-- BEGIN --
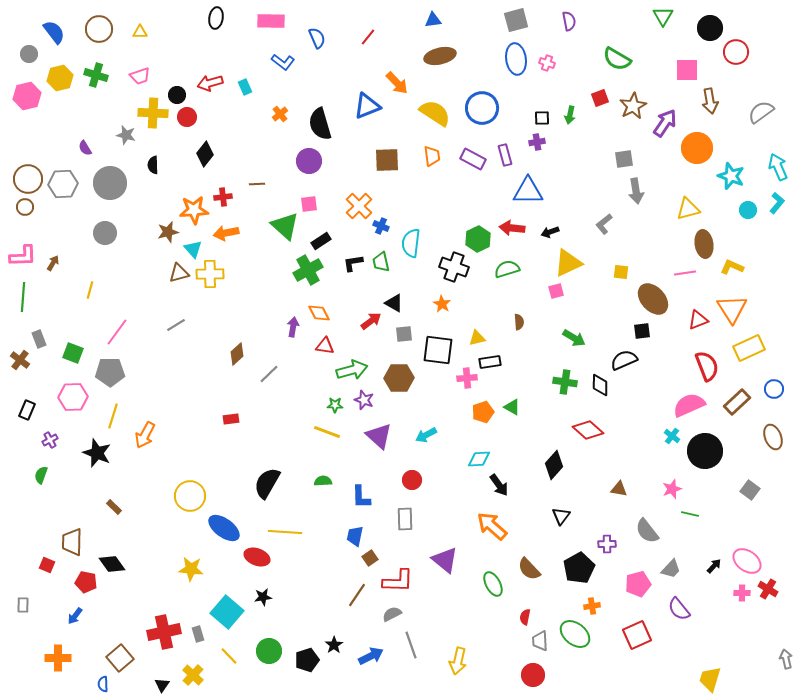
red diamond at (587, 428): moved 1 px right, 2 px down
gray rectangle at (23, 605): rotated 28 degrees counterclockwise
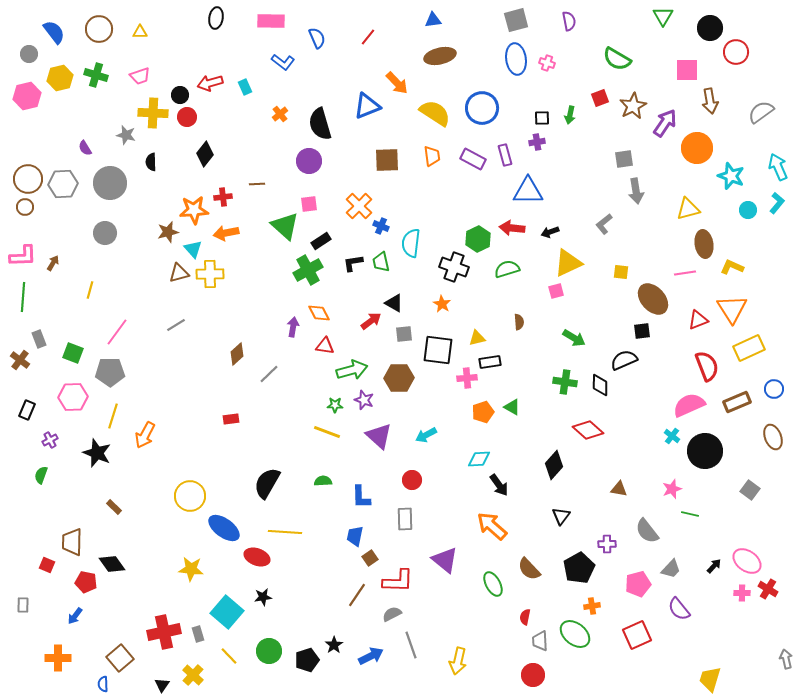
black circle at (177, 95): moved 3 px right
black semicircle at (153, 165): moved 2 px left, 3 px up
brown rectangle at (737, 402): rotated 20 degrees clockwise
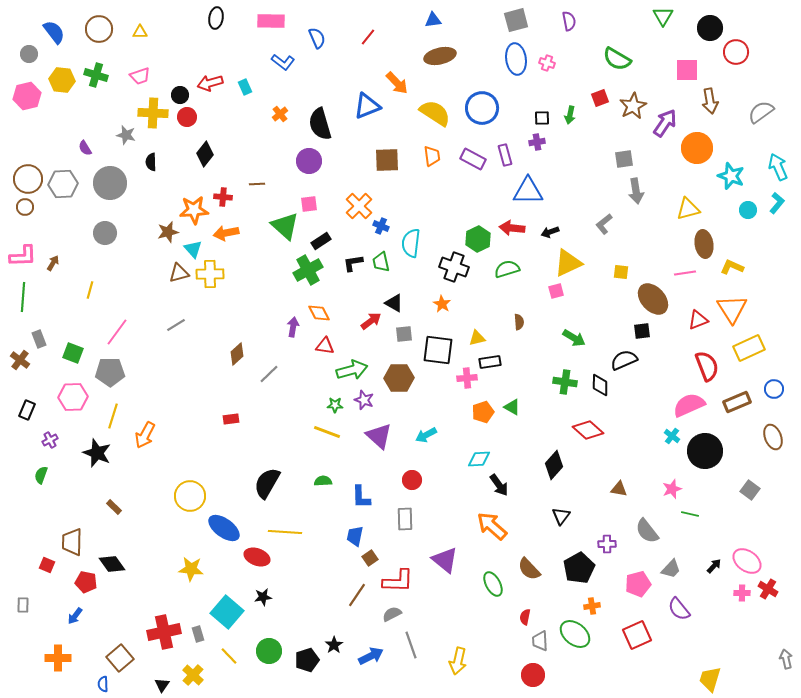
yellow hexagon at (60, 78): moved 2 px right, 2 px down; rotated 20 degrees clockwise
red cross at (223, 197): rotated 12 degrees clockwise
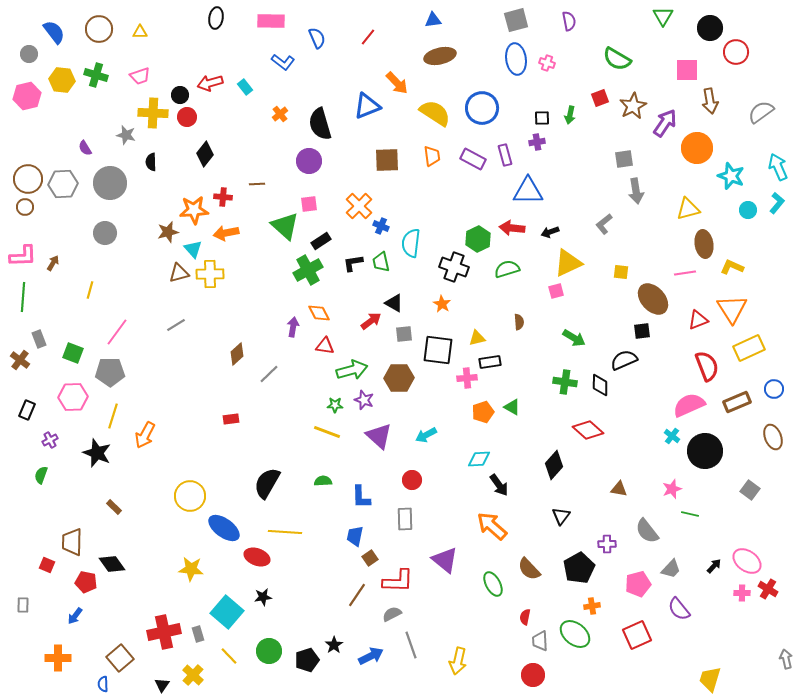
cyan rectangle at (245, 87): rotated 14 degrees counterclockwise
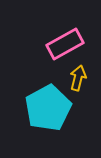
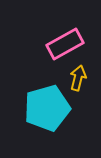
cyan pentagon: moved 1 px left; rotated 12 degrees clockwise
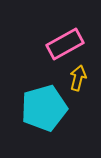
cyan pentagon: moved 3 px left
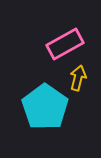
cyan pentagon: moved 1 px right, 1 px up; rotated 21 degrees counterclockwise
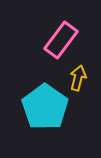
pink rectangle: moved 4 px left, 4 px up; rotated 24 degrees counterclockwise
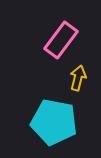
cyan pentagon: moved 9 px right, 15 px down; rotated 24 degrees counterclockwise
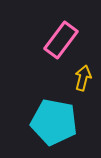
yellow arrow: moved 5 px right
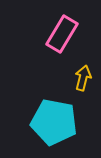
pink rectangle: moved 1 px right, 6 px up; rotated 6 degrees counterclockwise
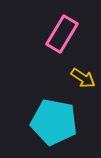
yellow arrow: rotated 110 degrees clockwise
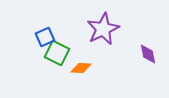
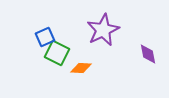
purple star: moved 1 px down
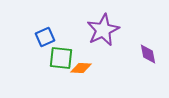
green square: moved 4 px right, 5 px down; rotated 20 degrees counterclockwise
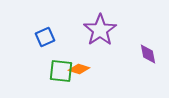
purple star: moved 3 px left; rotated 8 degrees counterclockwise
green square: moved 13 px down
orange diamond: moved 2 px left, 1 px down; rotated 15 degrees clockwise
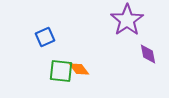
purple star: moved 27 px right, 10 px up
orange diamond: rotated 35 degrees clockwise
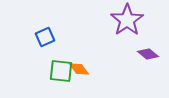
purple diamond: rotated 40 degrees counterclockwise
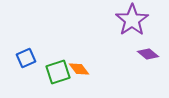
purple star: moved 5 px right
blue square: moved 19 px left, 21 px down
green square: moved 3 px left, 1 px down; rotated 25 degrees counterclockwise
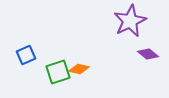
purple star: moved 2 px left, 1 px down; rotated 8 degrees clockwise
blue square: moved 3 px up
orange diamond: rotated 40 degrees counterclockwise
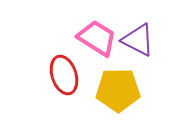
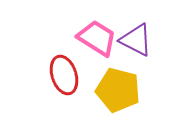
purple triangle: moved 2 px left
yellow pentagon: rotated 15 degrees clockwise
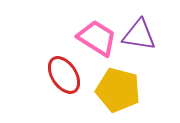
purple triangle: moved 3 px right, 5 px up; rotated 18 degrees counterclockwise
red ellipse: rotated 15 degrees counterclockwise
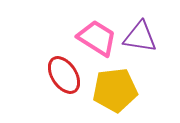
purple triangle: moved 1 px right, 2 px down
yellow pentagon: moved 3 px left; rotated 21 degrees counterclockwise
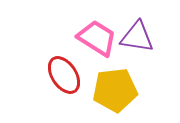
-- END --
▸ INSTRUCTIONS TO FOLLOW: Could you copy every line of the records above word for word, leaving the pictures out of your answer?

▸ SOLUTION FOR THIS TASK:
red diamond at (587, 428): moved 1 px right, 2 px down
gray rectangle at (23, 605): rotated 28 degrees counterclockwise
black circle at (177, 95): moved 3 px right
black semicircle at (153, 165): moved 2 px left, 3 px up
brown rectangle at (737, 402): rotated 20 degrees clockwise
yellow hexagon at (60, 78): moved 2 px right, 2 px down; rotated 20 degrees clockwise
red cross at (223, 197): rotated 12 degrees clockwise
cyan rectangle at (245, 87): rotated 14 degrees counterclockwise
cyan pentagon: moved 1 px left; rotated 12 degrees clockwise
cyan pentagon: moved 3 px left
cyan pentagon: moved 1 px right, 1 px up; rotated 21 degrees counterclockwise
pink rectangle: moved 4 px left, 4 px up; rotated 24 degrees counterclockwise
cyan pentagon: moved 9 px right, 15 px down; rotated 24 degrees counterclockwise
yellow arrow: moved 5 px right
pink rectangle: moved 1 px right, 6 px up; rotated 6 degrees counterclockwise
yellow arrow: rotated 110 degrees clockwise
purple star: moved 1 px down
green square: moved 4 px right, 5 px down; rotated 20 degrees counterclockwise
purple star: moved 3 px left; rotated 8 degrees counterclockwise
green square: moved 13 px down
orange diamond: moved 2 px left, 1 px down; rotated 15 degrees clockwise
purple star: moved 27 px right, 10 px up
orange diamond: rotated 35 degrees clockwise
purple diamond: rotated 40 degrees counterclockwise
purple star: moved 5 px right
blue square: moved 19 px left, 21 px down
green square: moved 3 px left, 1 px down; rotated 25 degrees counterclockwise
purple star: moved 2 px left, 1 px down; rotated 8 degrees clockwise
blue square: moved 3 px up
orange diamond: rotated 40 degrees counterclockwise
purple triangle: moved 2 px left
yellow pentagon: rotated 15 degrees clockwise
purple triangle: moved 3 px right, 5 px up; rotated 18 degrees counterclockwise
red ellipse: rotated 15 degrees counterclockwise
purple triangle: moved 1 px right, 2 px down
yellow pentagon: moved 3 px left; rotated 21 degrees counterclockwise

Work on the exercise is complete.